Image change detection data
----------

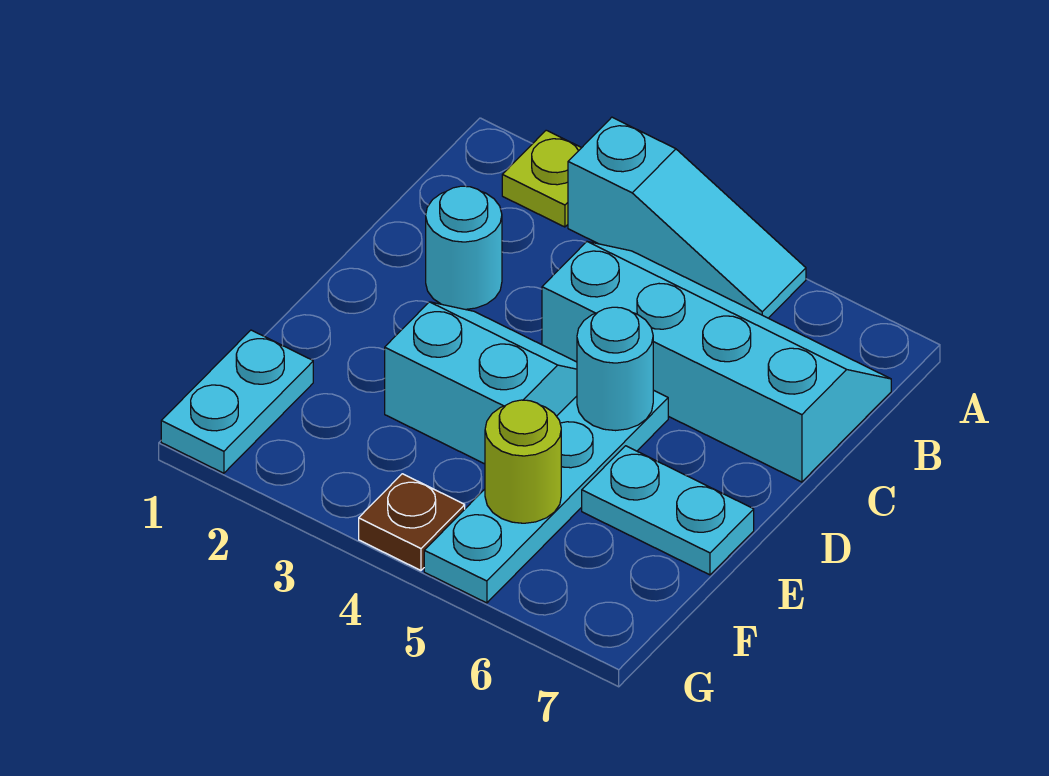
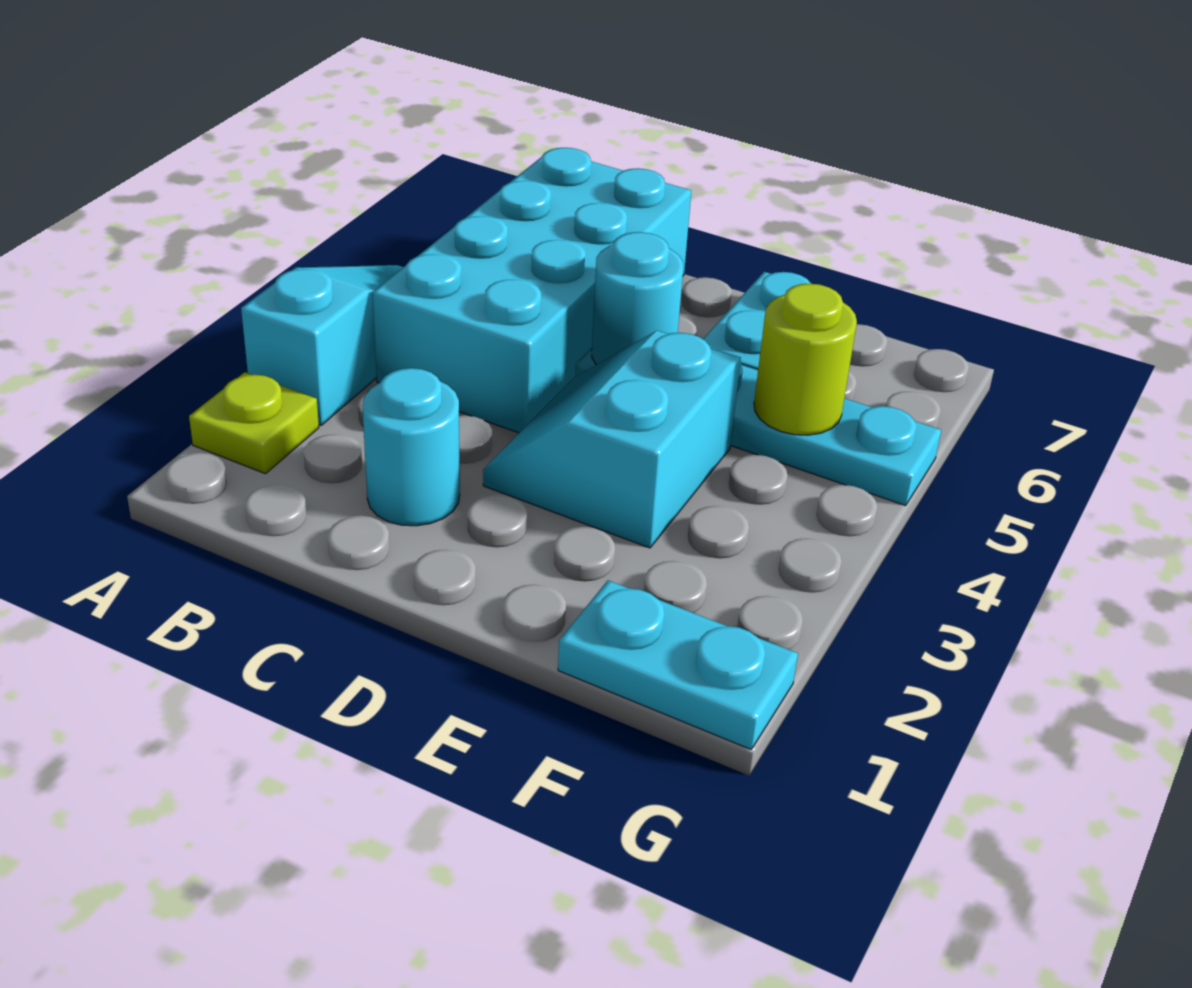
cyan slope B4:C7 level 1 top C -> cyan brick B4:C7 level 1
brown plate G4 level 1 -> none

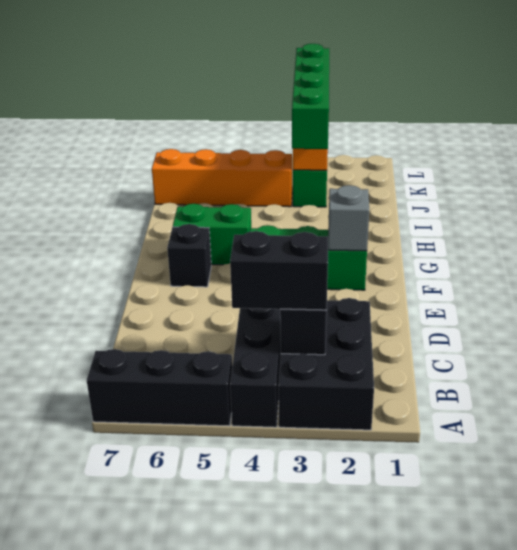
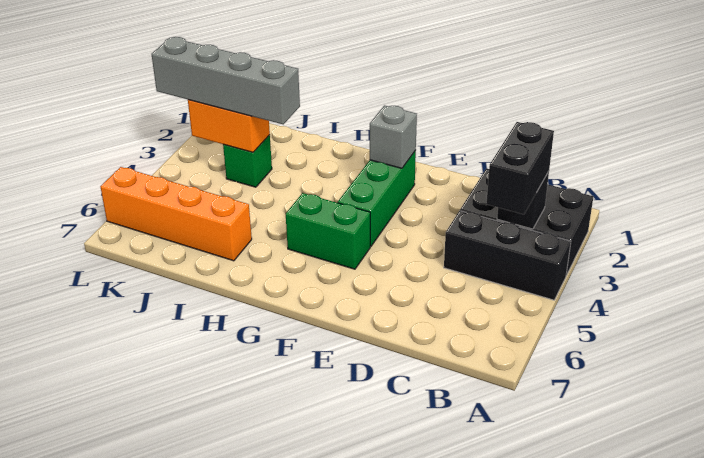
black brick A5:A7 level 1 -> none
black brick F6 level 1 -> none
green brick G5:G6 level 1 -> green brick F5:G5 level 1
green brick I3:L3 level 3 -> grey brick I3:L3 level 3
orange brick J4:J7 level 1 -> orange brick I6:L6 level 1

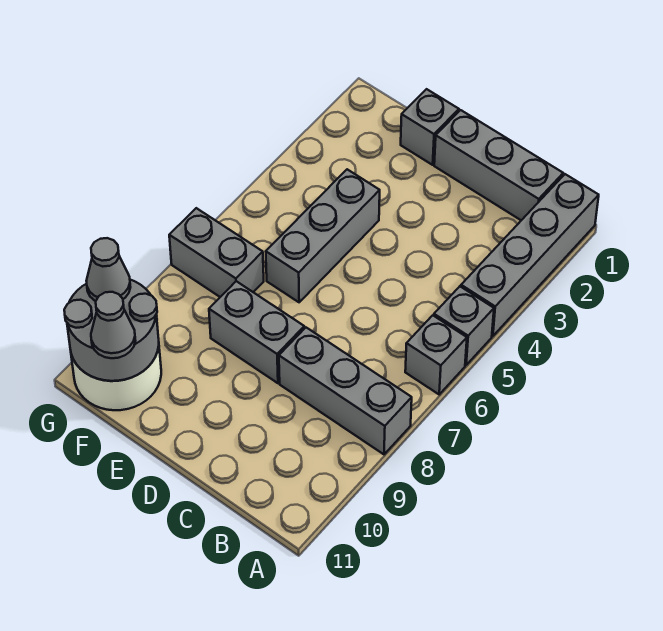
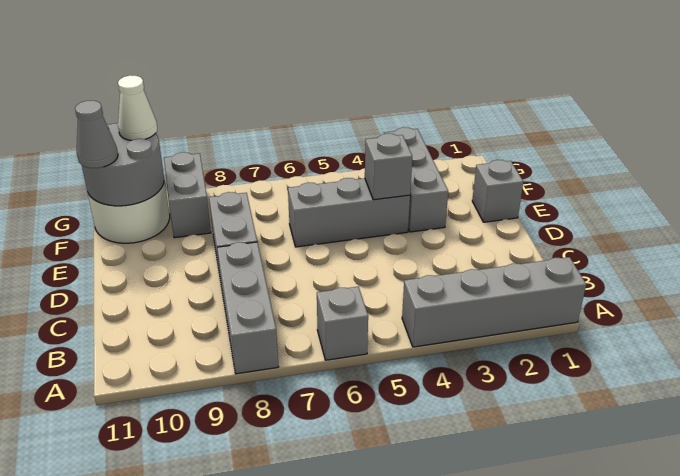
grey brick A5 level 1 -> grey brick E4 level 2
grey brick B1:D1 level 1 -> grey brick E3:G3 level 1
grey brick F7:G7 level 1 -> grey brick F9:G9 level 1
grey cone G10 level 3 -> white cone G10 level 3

----------

▶ _YOUR TASK_: Write out each entry exactly as given, but skip the pictures.

▶ _WRITTEN SOLUTION_:
cyan slope B4:C7 level 1 top C -> cyan brick B4:C7 level 1
brown plate G4 level 1 -> none

black brick A5:A7 level 1 -> none
black brick F6 level 1 -> none
green brick G5:G6 level 1 -> green brick F5:G5 level 1
green brick I3:L3 level 3 -> grey brick I3:L3 level 3
orange brick J4:J7 level 1 -> orange brick I6:L6 level 1

grey brick A5 level 1 -> grey brick E4 level 2
grey brick B1:D1 level 1 -> grey brick E3:G3 level 1
grey brick F7:G7 level 1 -> grey brick F9:G9 level 1
grey cone G10 level 3 -> white cone G10 level 3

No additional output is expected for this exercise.